* ASSIGNMENT *
Give back the records below exactly, omitting the pictures.

* GIVEN RECORDS *

# # # # #

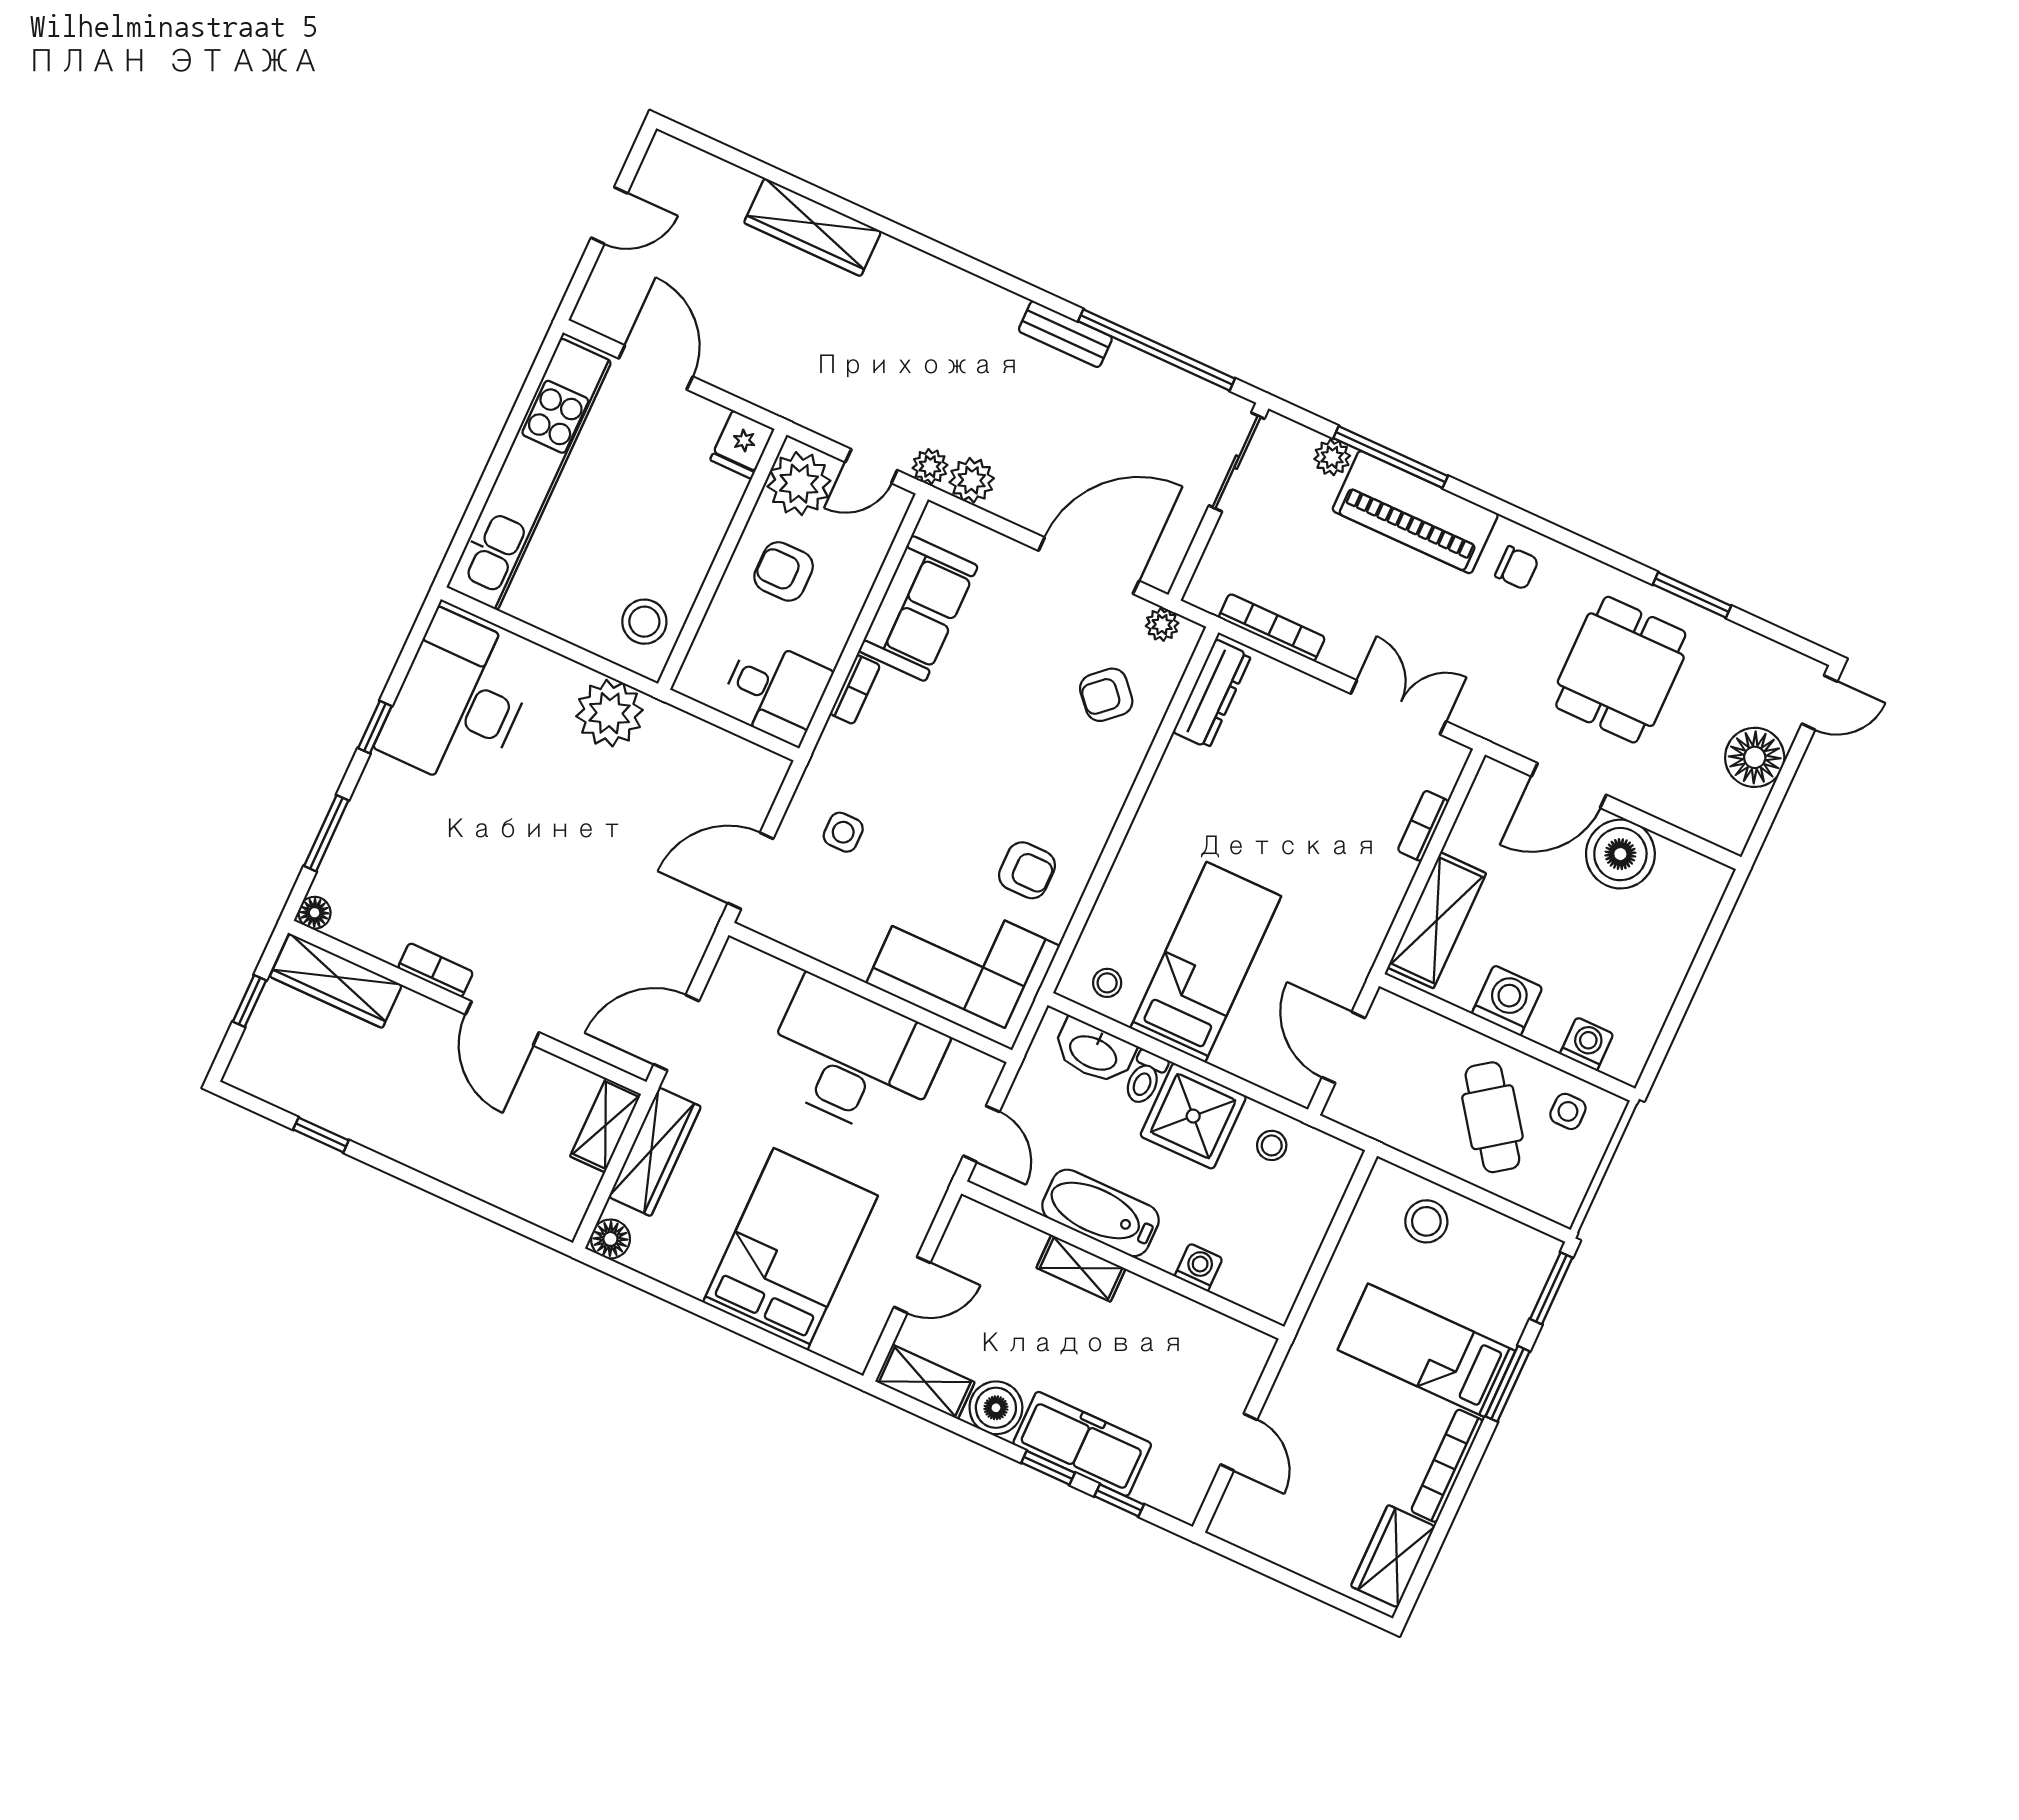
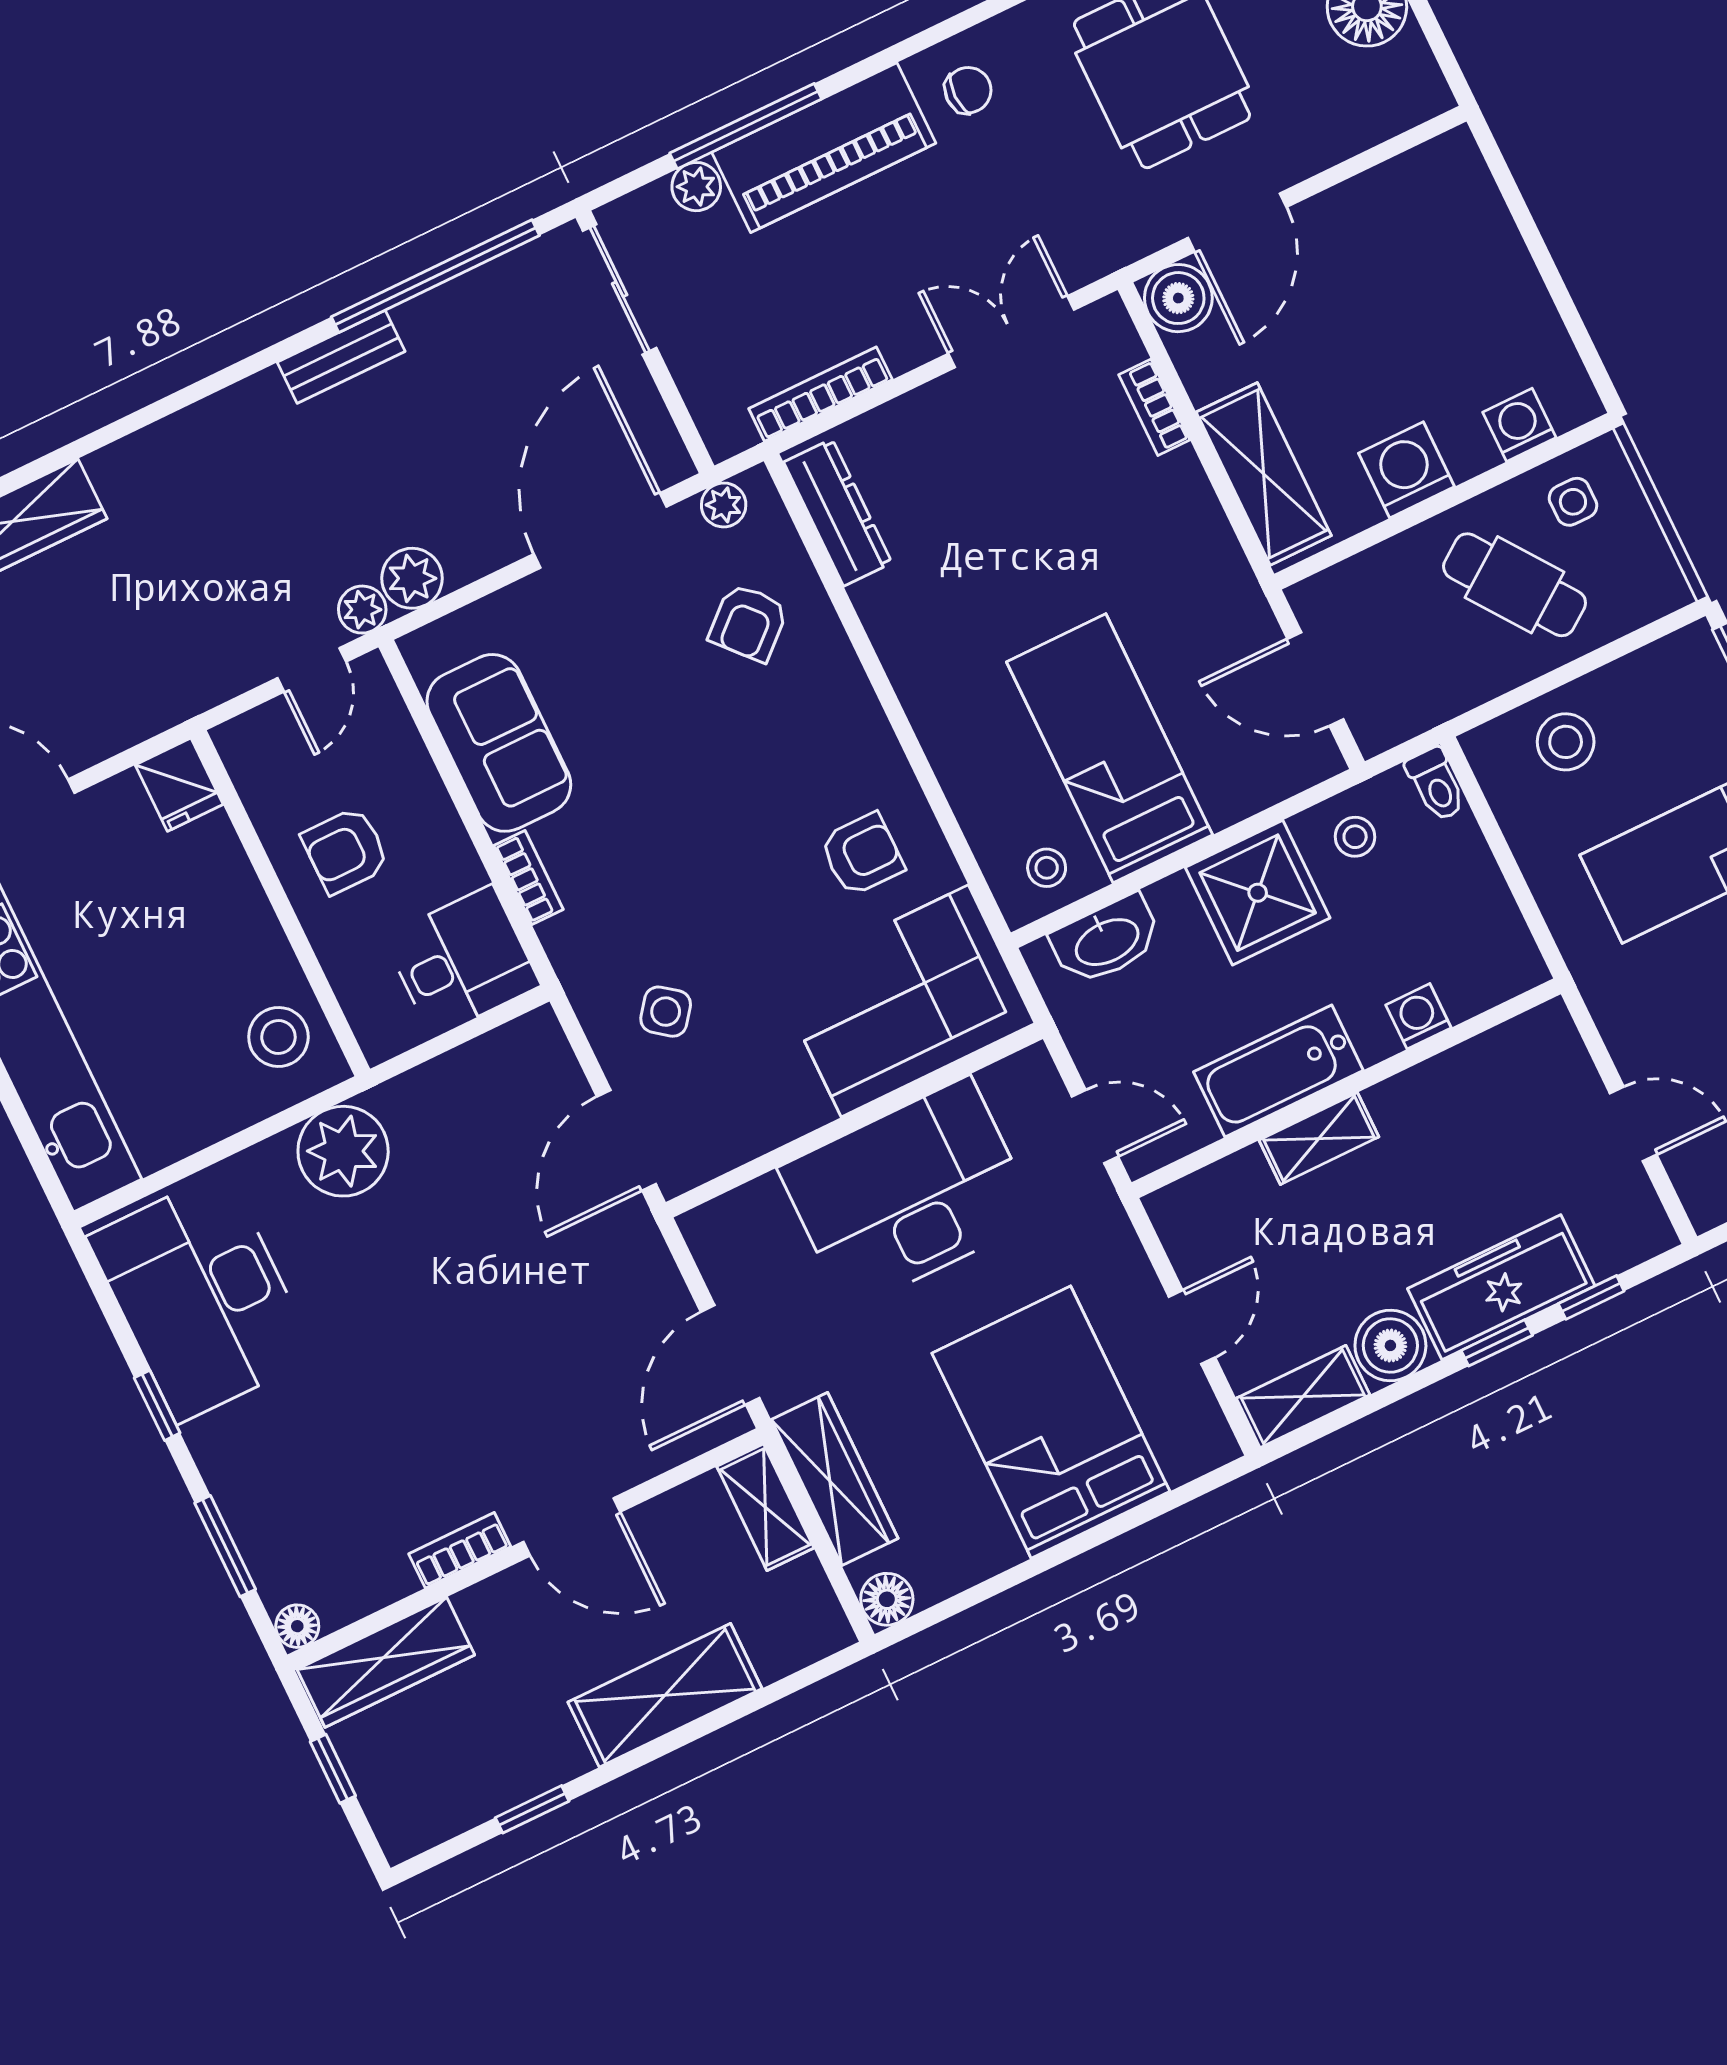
plant: (799, 484) -> (268, 759), removed
side table: (843, 832) -> (666, 1012), turned 37
boiler: (1620, 854) -> (1178, 298), moved, width x0.73, depth x0.73
toilet: (1145, 1078) -> (1436, 784), moved
shelving: (450, 1157) -> (665, 1695), added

# # # # #

* RESULT FOR THIS EXERCISE *
plant: (799, 484) -> (268, 759), removed
side table: (843, 832) -> (666, 1012), turned 37
boiler: (1620, 854) -> (1178, 298), moved, width x0.73, depth x0.73
toilet: (1145, 1078) -> (1436, 784), moved
shelving: (450, 1157) -> (665, 1695), added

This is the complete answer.